Task requirements -
Convert the data, starting at the line containing "Chapel: 3:54 -> none" and ending at the final line of the data (both included), into a Markdown table with the columns Row and Entry, where Row holds a running number and Entry holds the line. Cover those lines only, and leave out blank lines and the pictures.

Source records -
------------------------------
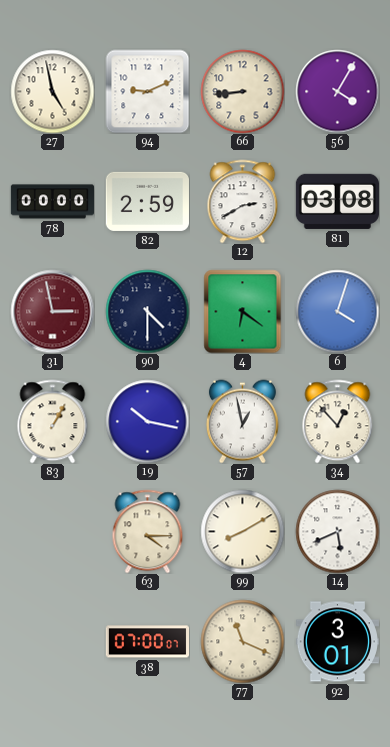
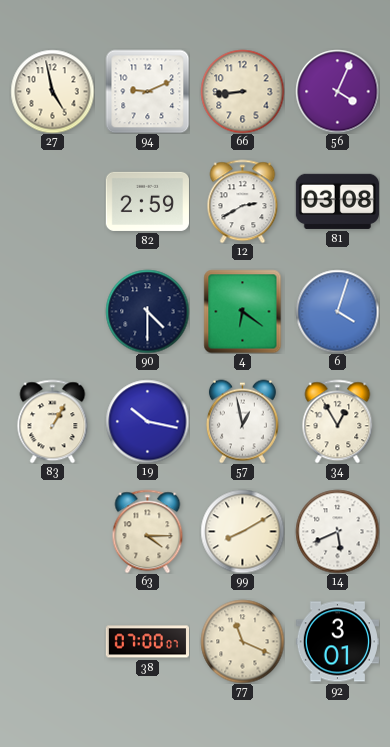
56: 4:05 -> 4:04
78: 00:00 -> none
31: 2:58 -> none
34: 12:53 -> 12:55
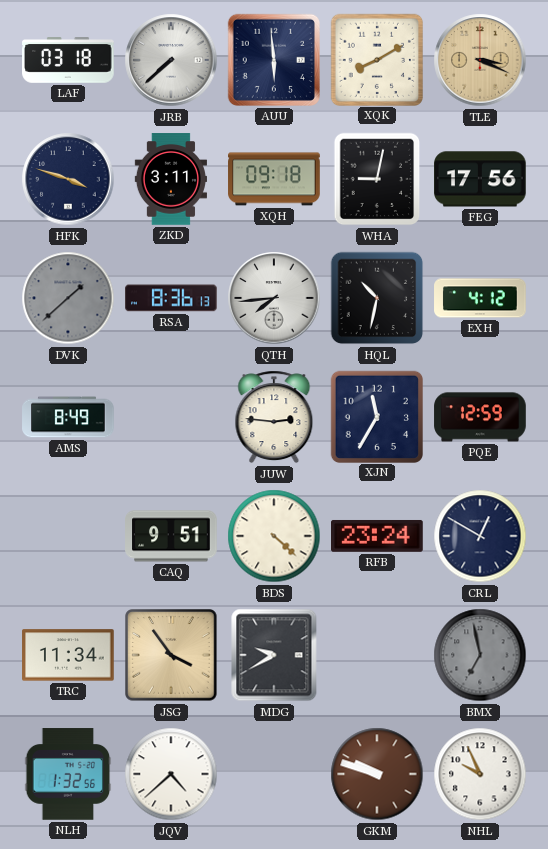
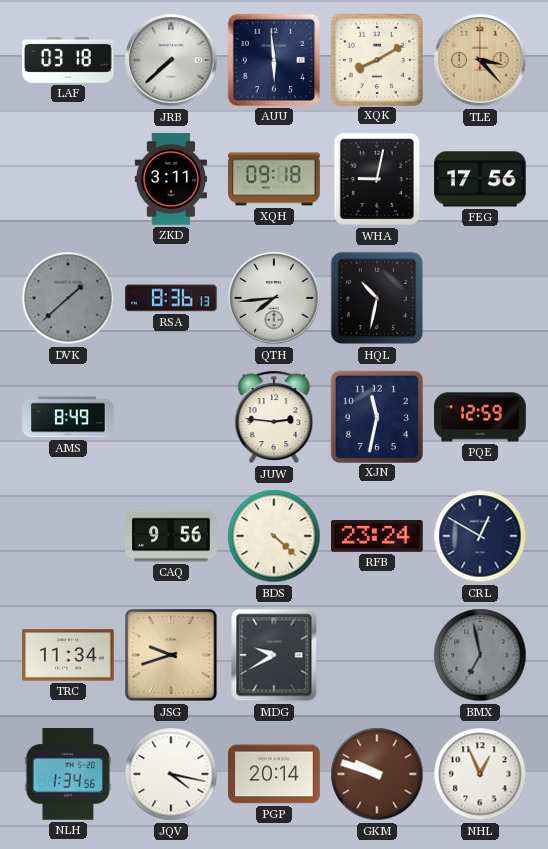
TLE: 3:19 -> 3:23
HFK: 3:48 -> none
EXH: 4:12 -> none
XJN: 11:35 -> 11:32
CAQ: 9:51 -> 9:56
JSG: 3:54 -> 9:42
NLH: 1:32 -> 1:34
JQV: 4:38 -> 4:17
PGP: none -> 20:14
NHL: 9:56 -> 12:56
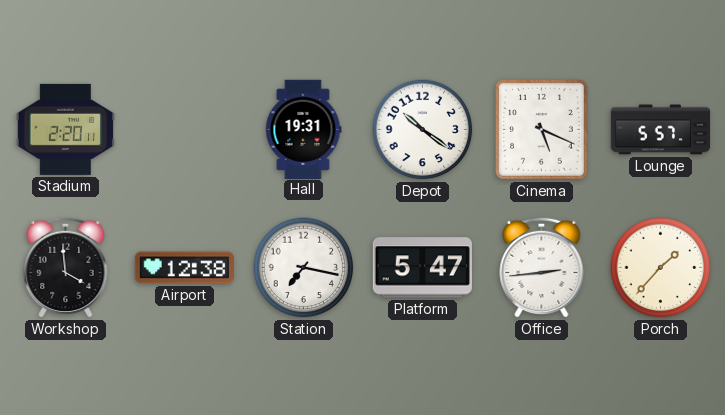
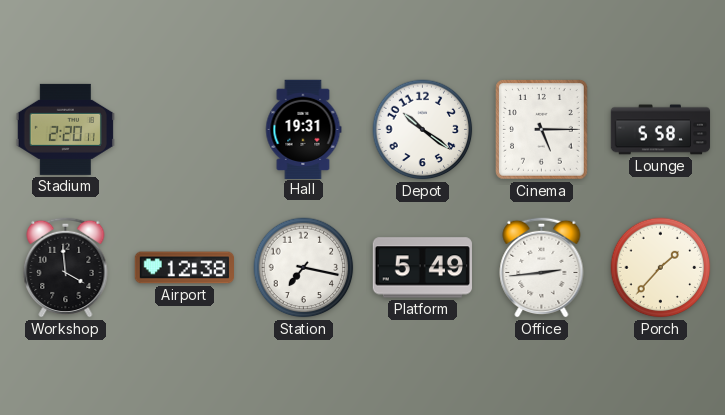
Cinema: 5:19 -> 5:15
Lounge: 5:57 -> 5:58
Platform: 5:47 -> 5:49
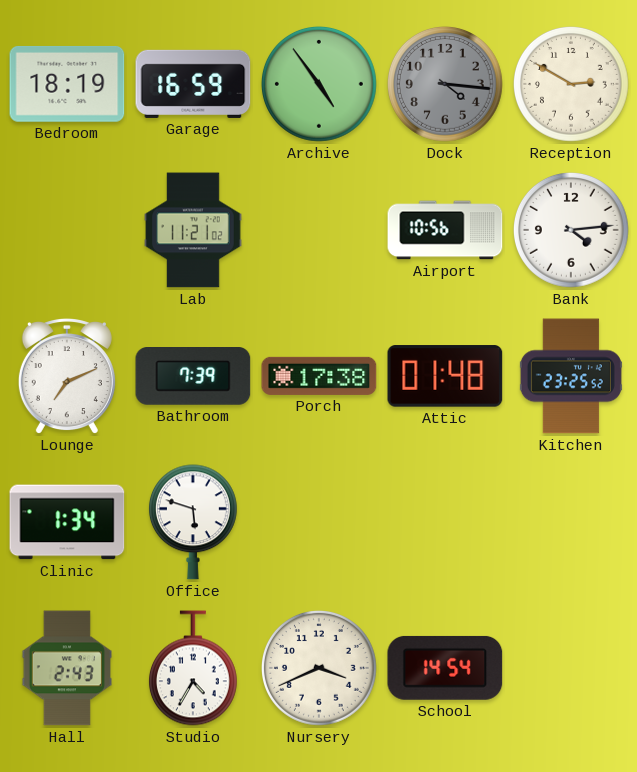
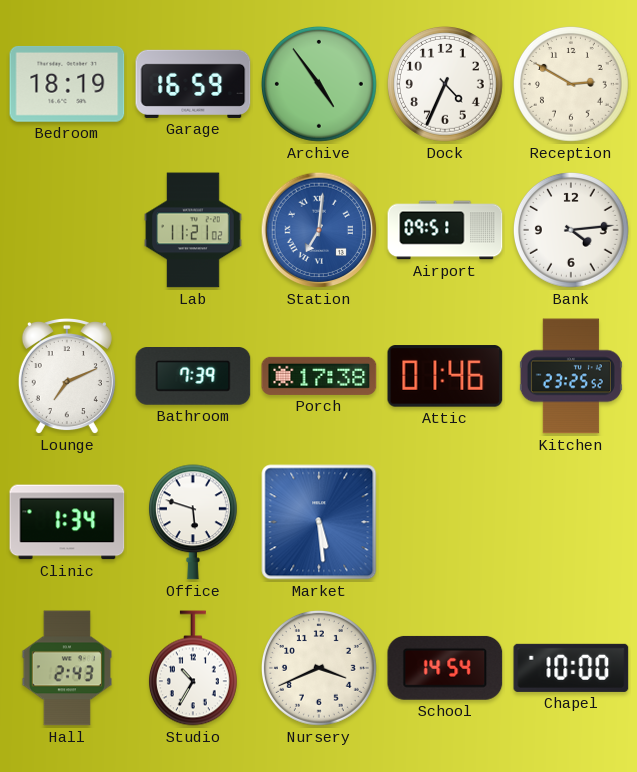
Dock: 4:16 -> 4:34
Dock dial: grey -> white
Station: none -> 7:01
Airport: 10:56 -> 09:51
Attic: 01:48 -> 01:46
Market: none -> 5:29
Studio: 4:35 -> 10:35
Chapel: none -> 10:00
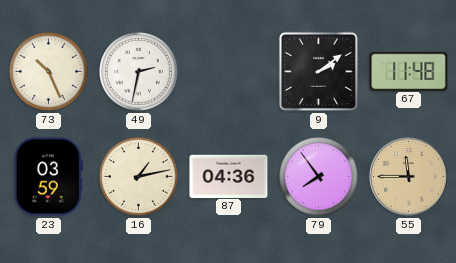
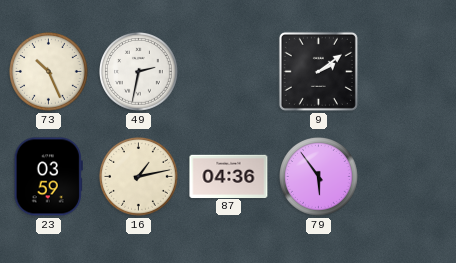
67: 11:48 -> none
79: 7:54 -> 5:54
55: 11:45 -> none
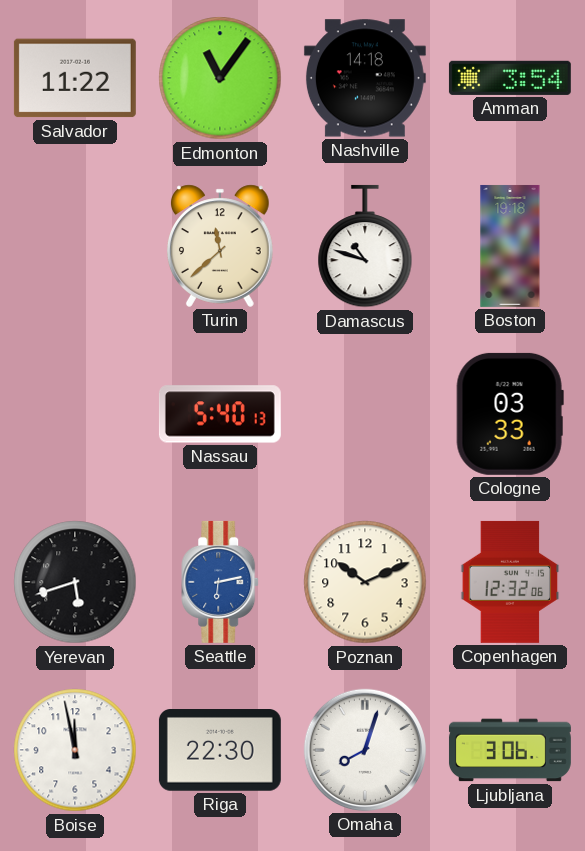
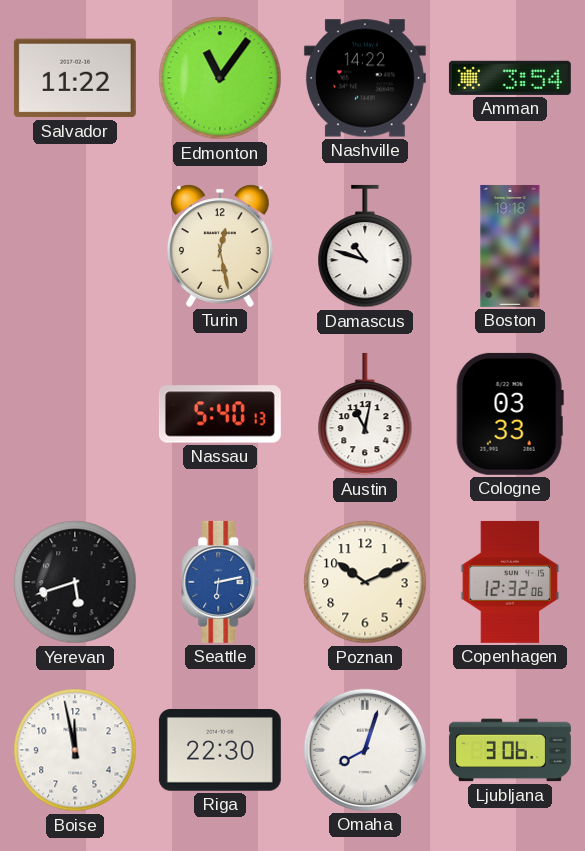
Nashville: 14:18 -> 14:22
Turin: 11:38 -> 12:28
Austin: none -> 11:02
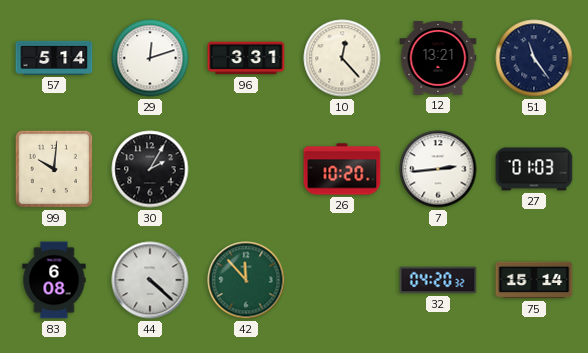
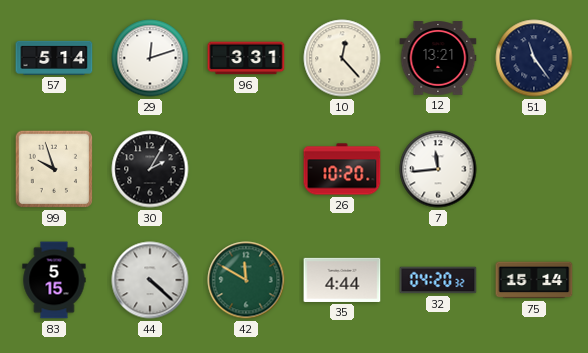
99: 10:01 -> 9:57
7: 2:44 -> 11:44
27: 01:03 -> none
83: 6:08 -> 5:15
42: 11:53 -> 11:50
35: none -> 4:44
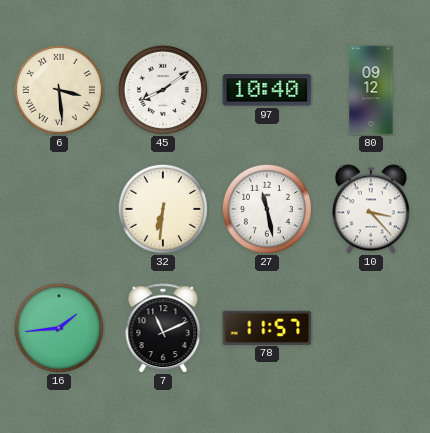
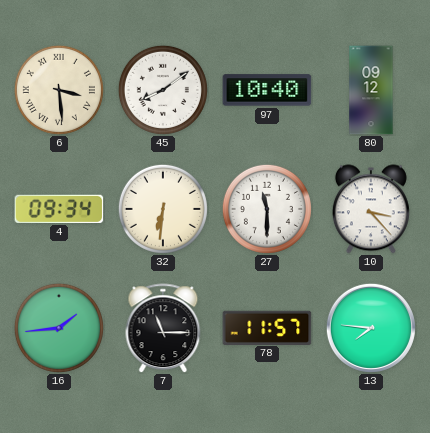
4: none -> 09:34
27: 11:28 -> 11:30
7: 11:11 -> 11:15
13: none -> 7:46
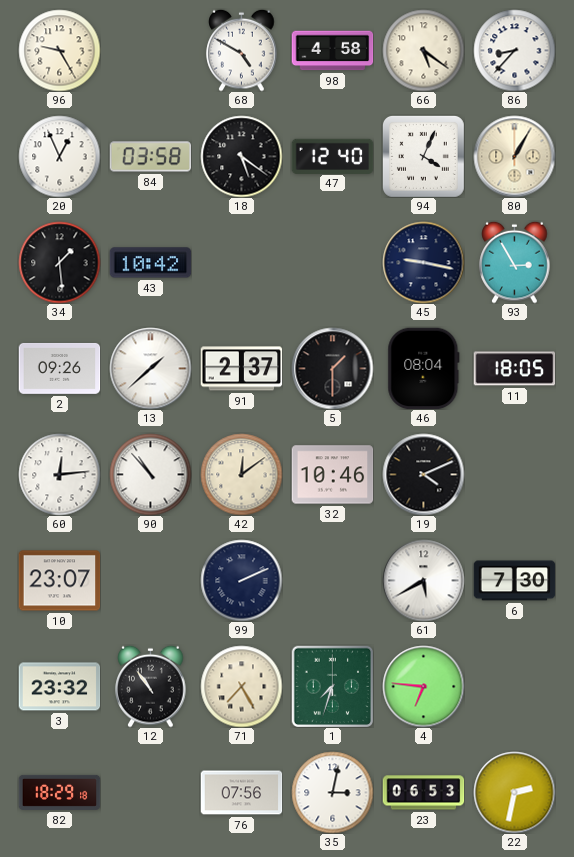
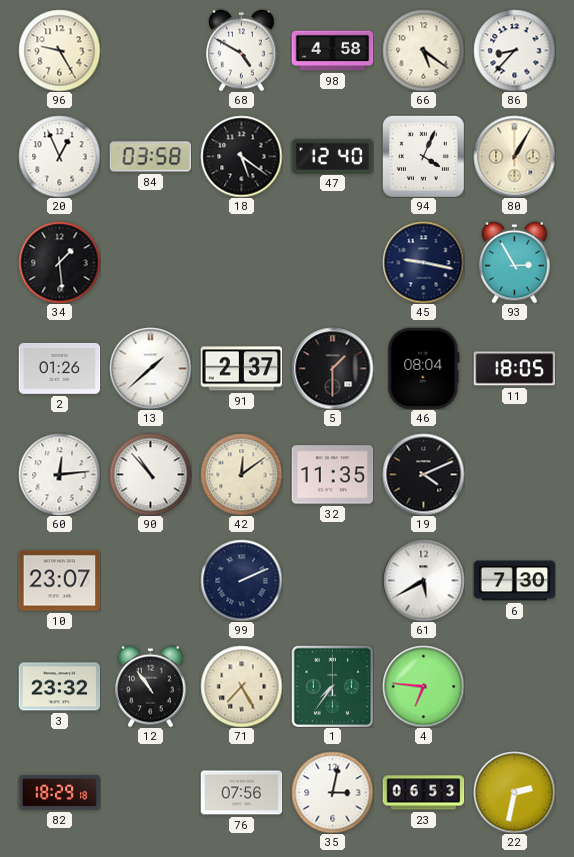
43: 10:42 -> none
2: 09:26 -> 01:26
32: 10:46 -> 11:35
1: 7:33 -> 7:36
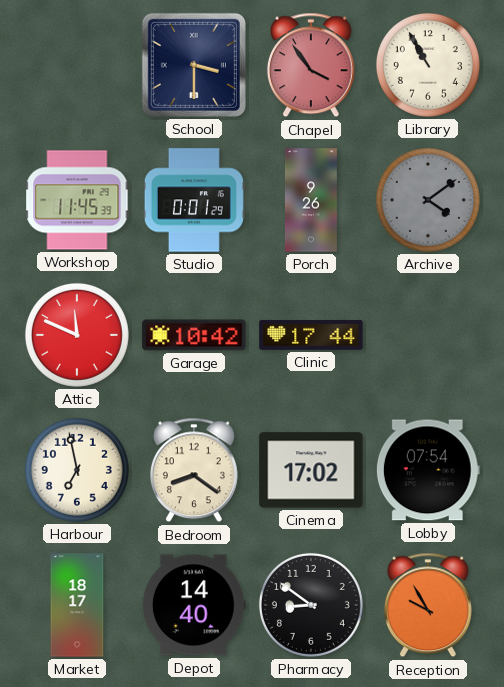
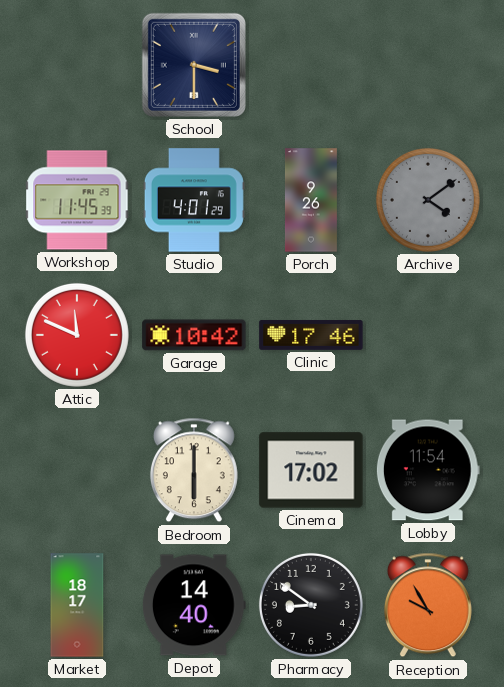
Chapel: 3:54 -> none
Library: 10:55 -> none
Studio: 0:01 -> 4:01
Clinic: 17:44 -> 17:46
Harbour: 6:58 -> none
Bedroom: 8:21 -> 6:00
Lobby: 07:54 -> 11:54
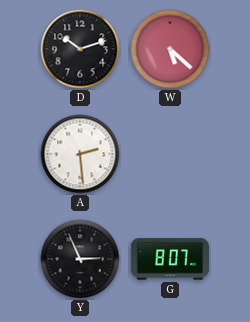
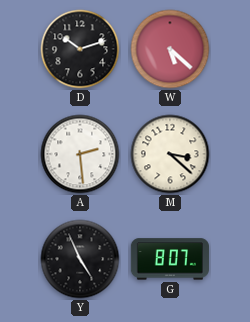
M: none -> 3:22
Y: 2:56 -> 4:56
------------------------------
The output -
| Row | Entry |
|---|---|
| 1 | Chapel: 3:54 -> none |
| 2 | Library: 10:55 -> none |
| 3 | Studio: 0:01 -> 4:01 |
| 4 | Clinic: 17:44 -> 17:46 |
| 5 | Harbour: 6:58 -> none |
| 6 | Bedroom: 8:21 -> 6:00 |
| 7 | Lobby: 07:54 -> 11:54 |
| 8 | M: none -> 3:22 |
| 9 | Y: 2:56 -> 4:56 |